Quote, with no changes, the lines that run from the top of the material to the line with "(706, 415) = (732, 512): none", both included.

[Supplied data Boundary: Start]

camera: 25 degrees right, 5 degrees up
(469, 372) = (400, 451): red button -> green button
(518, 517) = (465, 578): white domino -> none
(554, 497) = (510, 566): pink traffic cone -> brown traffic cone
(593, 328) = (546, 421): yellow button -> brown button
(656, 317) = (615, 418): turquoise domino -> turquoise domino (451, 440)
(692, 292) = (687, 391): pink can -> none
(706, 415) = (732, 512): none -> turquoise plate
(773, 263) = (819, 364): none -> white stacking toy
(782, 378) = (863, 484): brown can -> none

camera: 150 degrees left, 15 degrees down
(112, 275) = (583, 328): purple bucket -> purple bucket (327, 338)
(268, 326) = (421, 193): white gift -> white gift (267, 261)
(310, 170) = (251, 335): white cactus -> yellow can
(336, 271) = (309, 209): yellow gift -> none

[Supplied data Boundary: End]

Result of the exercise ▸
camera: 25 degrees right, 5 degrees up
(469, 372) = (400, 451): red button -> green button
(518, 517) = (465, 578): white domino -> none
(554, 497) = (510, 566): pink traffic cone -> brown traffic cone
(593, 328) = (546, 421): yellow button -> brown button
(656, 317) = (615, 418): turquoise domino -> turquoise domino (451, 440)
(692, 292) = (687, 391): pink can -> none
(706, 415) = (732, 512): none -> turquoise plate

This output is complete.